Before-and-after object listings:

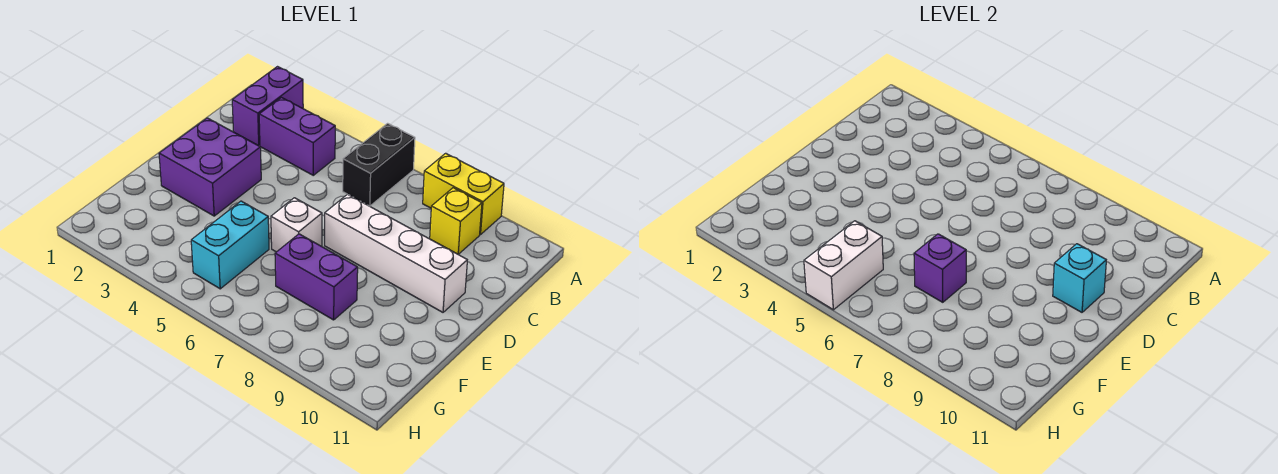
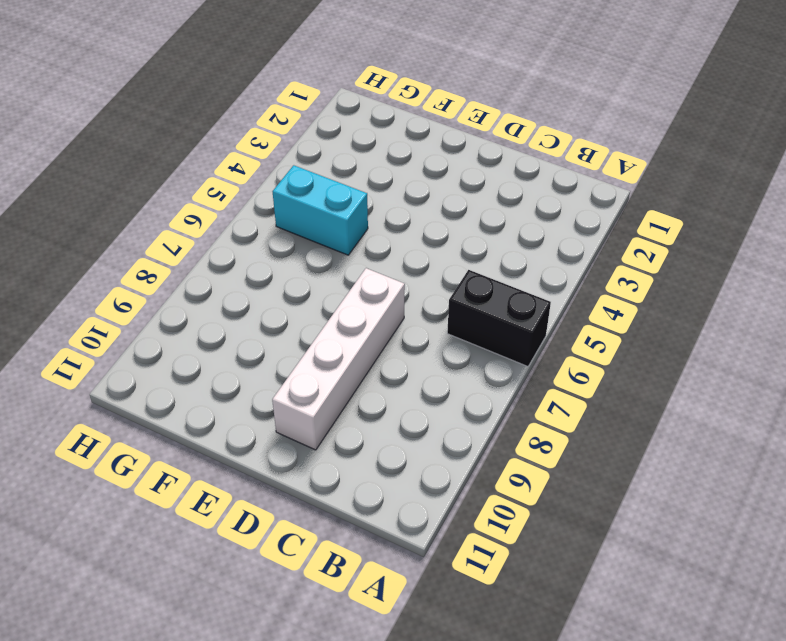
none -> purple 1x2 brick [232,67,303,146]
none -> yellow 1x2 brick [423,153,504,235]
none -> purple 1x2 brick [259,98,335,175]

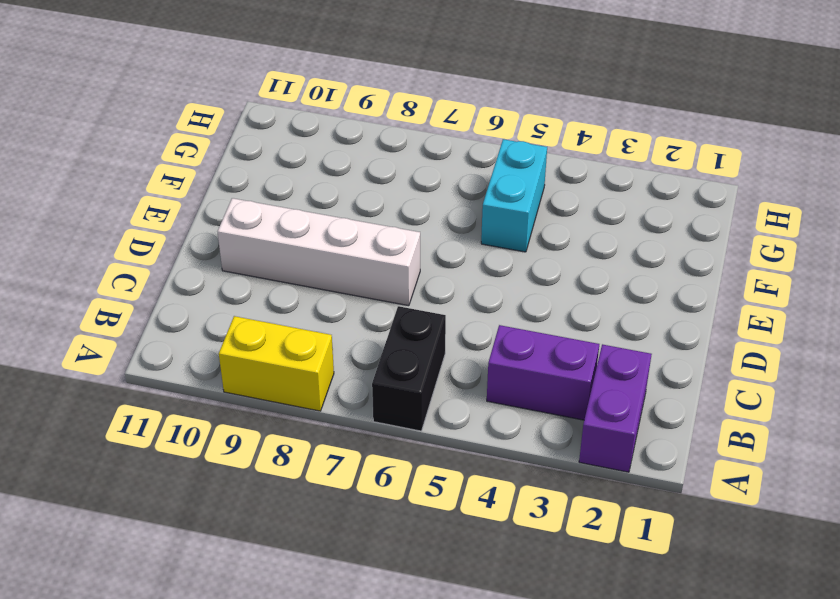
none -> yellow 1x1 brick [430,188,482,254]
none -> purple 2x2 brick [159,118,261,216]
none -> white 1x1 brick [271,198,322,252]

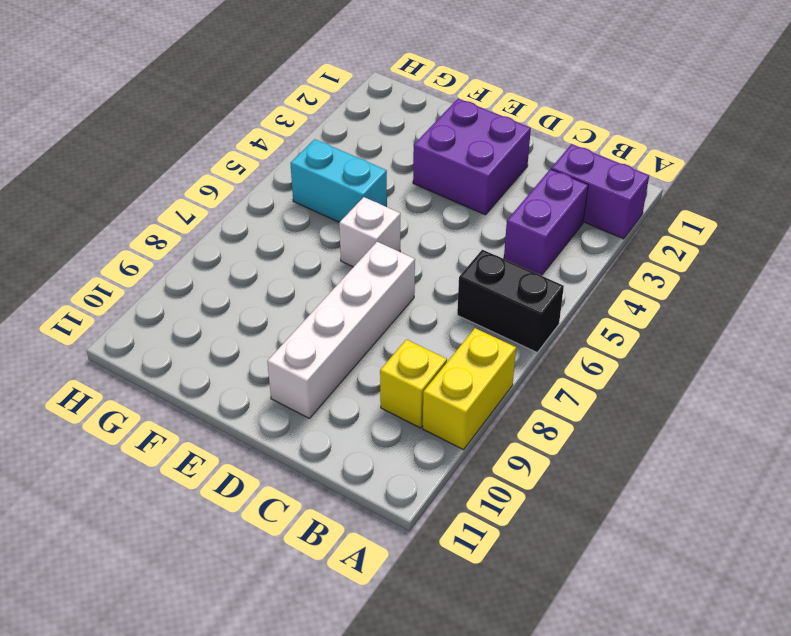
none -> purple 1x2 brick [275,234,358,320]
none -> cyan 1x1 brick [1053,244,1106,312]
none -> purple 1x1 brick [914,234,966,302]

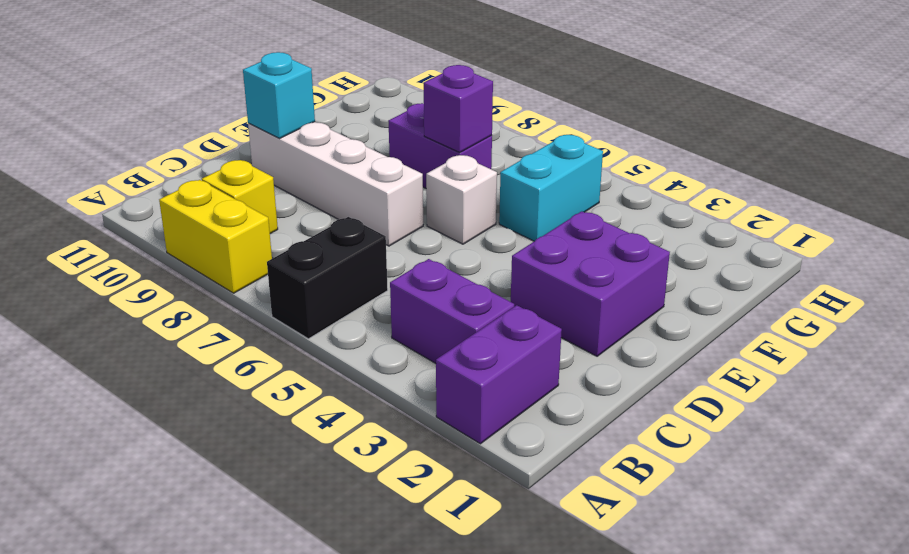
none -> white 1x2 brick [804,221,883,310]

*What the exercise asks*. An exact copy of the lines from the one with "none -> purple 1x2 brick [259,98,335,175]" through the last line of the records, inclusive, is required, with all pictures left out.

*Response to the exercise*.
none -> purple 1x2 brick [259,98,335,175]

none -> yellow 1x1 brick [430,188,482,254]
none -> purple 2x2 brick [159,118,261,216]
none -> white 1x1 brick [271,198,322,252]

none -> purple 1x2 brick [275,234,358,320]
none -> cyan 1x1 brick [1053,244,1106,312]
none -> purple 1x1 brick [914,234,966,302]

none -> white 1x2 brick [804,221,883,310]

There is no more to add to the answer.